# Exercise material
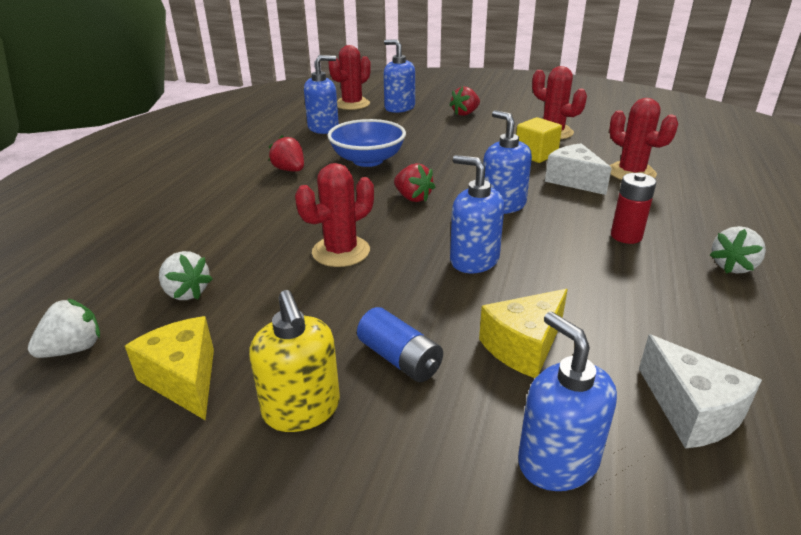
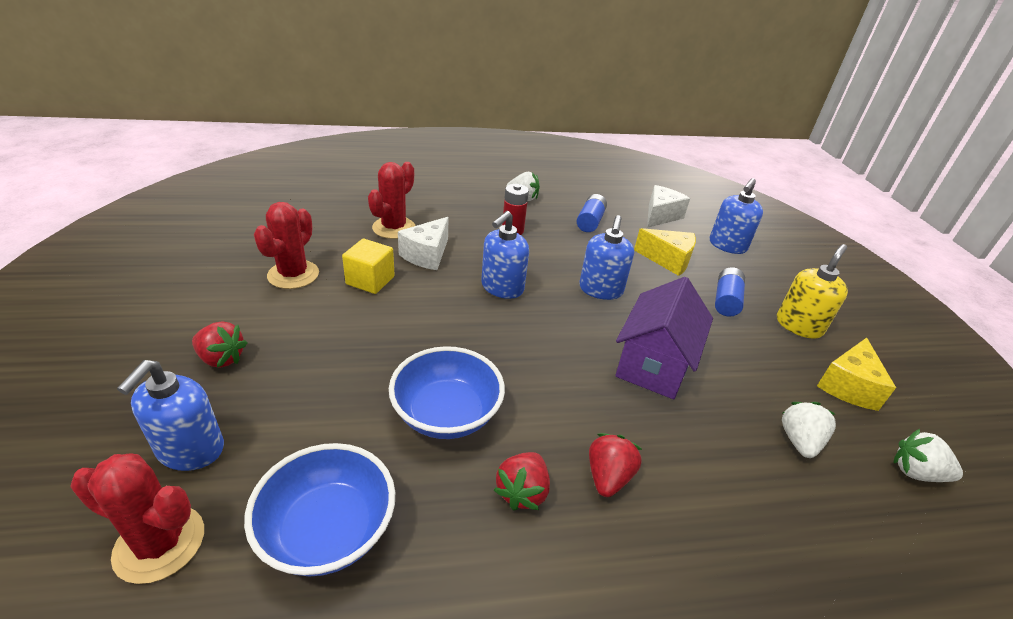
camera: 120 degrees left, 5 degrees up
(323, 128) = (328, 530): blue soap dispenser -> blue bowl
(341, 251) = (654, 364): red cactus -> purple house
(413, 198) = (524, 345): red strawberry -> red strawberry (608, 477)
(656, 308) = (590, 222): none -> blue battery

# Exercise requirements
Your answer should be the lines from the one that contains "(341, 251) = (654, 364): red" through the last line of the material, copied exactly.

# Expected output
(341, 251) = (654, 364): red cactus -> purple house
(413, 198) = (524, 345): red strawberry -> red strawberry (608, 477)
(656, 308) = (590, 222): none -> blue battery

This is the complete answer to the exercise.